[Available data Boundary: Start]

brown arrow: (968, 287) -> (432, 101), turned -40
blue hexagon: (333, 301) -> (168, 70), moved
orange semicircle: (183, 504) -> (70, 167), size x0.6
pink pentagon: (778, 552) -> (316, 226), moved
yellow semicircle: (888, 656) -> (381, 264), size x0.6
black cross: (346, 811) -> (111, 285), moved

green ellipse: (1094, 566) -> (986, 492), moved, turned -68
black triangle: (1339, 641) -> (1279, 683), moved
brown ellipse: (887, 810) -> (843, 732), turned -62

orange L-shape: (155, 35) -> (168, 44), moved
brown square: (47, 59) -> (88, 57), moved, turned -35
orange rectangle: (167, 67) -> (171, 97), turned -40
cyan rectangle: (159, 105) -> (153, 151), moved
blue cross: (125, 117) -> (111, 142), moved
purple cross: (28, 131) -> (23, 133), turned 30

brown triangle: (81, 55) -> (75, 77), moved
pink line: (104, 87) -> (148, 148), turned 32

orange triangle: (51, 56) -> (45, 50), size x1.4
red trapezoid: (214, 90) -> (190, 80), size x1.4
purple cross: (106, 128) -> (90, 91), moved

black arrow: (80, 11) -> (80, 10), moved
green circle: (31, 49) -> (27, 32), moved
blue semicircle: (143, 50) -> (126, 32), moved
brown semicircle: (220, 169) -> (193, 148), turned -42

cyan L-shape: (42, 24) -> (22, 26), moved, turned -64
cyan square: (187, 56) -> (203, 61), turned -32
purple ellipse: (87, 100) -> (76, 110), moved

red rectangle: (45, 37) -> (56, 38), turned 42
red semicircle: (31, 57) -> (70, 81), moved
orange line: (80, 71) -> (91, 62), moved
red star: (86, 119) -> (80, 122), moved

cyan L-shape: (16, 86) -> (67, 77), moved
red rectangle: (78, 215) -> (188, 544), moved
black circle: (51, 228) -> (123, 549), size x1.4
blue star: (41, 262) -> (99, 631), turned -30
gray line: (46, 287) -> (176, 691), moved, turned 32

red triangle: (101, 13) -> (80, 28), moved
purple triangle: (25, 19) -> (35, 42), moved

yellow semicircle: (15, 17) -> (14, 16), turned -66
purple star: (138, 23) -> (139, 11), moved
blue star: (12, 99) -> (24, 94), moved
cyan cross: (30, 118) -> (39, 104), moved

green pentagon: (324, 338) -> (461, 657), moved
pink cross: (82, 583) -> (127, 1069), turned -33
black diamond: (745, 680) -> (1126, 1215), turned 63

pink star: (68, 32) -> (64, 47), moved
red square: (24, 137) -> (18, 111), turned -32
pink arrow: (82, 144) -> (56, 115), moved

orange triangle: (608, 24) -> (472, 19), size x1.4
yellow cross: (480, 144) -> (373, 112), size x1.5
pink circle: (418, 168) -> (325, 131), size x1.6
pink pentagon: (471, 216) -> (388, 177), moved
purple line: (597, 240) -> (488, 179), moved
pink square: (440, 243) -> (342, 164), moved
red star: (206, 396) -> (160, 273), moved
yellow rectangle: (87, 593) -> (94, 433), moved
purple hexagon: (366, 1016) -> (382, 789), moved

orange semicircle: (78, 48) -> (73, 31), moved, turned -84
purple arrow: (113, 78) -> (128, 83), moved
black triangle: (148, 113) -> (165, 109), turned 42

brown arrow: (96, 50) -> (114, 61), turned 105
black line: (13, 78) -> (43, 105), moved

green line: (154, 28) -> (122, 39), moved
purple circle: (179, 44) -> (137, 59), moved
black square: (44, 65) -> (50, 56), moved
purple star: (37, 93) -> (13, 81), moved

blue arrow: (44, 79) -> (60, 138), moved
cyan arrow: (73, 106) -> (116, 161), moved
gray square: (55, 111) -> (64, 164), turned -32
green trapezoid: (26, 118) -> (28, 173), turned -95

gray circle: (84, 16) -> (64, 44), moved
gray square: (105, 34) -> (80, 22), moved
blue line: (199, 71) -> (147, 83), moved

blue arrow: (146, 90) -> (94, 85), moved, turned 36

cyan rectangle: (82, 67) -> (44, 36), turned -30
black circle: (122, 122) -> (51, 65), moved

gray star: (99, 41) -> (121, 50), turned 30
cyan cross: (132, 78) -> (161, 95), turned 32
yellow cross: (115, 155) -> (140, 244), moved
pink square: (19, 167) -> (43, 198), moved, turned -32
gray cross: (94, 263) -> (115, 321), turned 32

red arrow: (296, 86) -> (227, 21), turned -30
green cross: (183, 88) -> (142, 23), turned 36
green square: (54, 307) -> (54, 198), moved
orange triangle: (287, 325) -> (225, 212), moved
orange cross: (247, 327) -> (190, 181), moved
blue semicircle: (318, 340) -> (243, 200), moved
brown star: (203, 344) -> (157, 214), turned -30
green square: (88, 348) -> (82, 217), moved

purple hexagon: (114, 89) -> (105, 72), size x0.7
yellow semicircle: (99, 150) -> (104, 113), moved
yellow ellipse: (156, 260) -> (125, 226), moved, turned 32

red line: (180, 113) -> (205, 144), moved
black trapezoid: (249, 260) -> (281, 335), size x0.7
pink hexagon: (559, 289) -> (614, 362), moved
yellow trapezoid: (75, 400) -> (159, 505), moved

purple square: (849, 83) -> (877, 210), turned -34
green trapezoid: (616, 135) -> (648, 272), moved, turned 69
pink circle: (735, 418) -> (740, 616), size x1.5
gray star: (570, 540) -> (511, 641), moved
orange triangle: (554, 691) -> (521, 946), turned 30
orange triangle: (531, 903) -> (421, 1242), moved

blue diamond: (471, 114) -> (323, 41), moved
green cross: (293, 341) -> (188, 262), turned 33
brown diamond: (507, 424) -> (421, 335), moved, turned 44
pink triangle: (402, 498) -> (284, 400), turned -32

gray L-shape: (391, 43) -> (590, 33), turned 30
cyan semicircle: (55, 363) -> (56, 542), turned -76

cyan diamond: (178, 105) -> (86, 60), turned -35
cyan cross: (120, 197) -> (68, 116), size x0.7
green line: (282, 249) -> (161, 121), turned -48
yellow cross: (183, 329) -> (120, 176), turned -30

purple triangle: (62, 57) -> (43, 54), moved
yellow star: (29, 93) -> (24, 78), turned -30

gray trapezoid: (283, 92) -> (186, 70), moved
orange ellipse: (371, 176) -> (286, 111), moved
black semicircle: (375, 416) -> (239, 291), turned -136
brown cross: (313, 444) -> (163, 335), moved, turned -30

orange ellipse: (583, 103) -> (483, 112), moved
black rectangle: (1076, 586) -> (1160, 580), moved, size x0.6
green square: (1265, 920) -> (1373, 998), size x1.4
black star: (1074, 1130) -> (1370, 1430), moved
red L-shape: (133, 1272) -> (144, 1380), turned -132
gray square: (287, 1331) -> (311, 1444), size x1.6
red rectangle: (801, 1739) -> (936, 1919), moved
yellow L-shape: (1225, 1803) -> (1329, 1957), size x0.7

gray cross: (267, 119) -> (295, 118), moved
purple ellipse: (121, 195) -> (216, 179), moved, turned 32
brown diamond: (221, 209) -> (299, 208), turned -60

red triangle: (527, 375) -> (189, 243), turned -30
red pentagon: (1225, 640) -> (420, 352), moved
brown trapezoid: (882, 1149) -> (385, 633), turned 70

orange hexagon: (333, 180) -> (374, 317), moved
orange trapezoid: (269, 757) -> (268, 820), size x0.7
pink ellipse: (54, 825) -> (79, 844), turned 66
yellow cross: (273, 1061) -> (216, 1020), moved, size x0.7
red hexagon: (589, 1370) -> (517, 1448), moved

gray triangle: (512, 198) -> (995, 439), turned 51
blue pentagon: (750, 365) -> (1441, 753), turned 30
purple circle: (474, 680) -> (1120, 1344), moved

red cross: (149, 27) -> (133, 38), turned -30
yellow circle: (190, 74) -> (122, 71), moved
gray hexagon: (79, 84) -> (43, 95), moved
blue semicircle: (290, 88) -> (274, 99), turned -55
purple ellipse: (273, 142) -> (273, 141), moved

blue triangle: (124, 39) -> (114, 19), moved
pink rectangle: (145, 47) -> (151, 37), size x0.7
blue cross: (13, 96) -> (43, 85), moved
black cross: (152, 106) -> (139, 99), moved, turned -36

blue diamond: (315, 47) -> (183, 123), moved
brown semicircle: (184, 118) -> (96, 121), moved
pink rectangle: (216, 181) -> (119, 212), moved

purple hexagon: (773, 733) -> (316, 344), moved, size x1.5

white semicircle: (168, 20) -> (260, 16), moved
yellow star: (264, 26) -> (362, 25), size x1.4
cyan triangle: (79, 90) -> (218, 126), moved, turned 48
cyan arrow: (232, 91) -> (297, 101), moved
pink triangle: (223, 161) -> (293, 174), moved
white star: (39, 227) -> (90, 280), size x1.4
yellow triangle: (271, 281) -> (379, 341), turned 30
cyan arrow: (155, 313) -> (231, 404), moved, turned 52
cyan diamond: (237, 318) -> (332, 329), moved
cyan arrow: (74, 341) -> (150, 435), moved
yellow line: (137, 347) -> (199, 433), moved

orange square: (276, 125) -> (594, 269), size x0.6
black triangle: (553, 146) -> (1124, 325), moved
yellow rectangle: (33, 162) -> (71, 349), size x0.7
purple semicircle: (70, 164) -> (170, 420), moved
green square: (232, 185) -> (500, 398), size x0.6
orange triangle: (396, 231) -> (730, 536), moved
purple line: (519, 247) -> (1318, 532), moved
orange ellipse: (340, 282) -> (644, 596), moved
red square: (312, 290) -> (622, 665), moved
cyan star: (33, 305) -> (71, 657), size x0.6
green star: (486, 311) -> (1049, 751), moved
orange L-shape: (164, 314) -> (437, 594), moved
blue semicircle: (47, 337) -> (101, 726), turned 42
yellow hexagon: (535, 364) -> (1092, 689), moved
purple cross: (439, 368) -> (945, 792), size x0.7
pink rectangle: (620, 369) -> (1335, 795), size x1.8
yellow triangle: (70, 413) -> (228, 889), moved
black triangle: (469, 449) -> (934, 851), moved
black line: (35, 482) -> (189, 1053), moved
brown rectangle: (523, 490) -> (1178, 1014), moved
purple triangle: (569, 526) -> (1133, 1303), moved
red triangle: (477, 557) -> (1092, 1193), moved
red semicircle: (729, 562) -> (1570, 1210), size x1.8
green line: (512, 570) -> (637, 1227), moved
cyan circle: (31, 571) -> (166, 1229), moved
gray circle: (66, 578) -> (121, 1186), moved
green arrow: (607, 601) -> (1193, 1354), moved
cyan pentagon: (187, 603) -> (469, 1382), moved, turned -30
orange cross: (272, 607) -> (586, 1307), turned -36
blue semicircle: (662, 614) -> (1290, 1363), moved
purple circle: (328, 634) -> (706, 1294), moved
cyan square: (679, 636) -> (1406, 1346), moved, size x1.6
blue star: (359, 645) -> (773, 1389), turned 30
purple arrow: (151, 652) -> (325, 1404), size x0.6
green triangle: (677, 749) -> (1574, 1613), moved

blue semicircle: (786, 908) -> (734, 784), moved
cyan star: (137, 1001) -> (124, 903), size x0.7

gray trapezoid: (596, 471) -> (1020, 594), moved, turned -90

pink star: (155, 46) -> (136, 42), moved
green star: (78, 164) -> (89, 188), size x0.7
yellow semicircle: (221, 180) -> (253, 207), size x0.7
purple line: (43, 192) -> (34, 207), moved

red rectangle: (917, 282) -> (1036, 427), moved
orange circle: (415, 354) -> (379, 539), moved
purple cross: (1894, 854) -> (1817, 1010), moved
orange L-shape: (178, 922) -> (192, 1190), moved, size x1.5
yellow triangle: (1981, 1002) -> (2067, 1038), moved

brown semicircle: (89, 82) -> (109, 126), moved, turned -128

[Available data Boundary: End]

## Problem description
Every line that holds the word "shape" should be copied from the records.

## Answer
orange L-shape: (155, 35) -> (168, 44), moved
cyan L-shape: (42, 24) -> (22, 26), moved, turned -64
cyan L-shape: (16, 86) -> (67, 77), moved
gray L-shape: (391, 43) -> (590, 33), turned 30
red L-shape: (133, 1272) -> (144, 1380), turned -132
yellow L-shape: (1225, 1803) -> (1329, 1957), size x0.7
orange L-shape: (164, 314) -> (437, 594), moved
orange L-shape: (178, 922) -> (192, 1190), moved, size x1.5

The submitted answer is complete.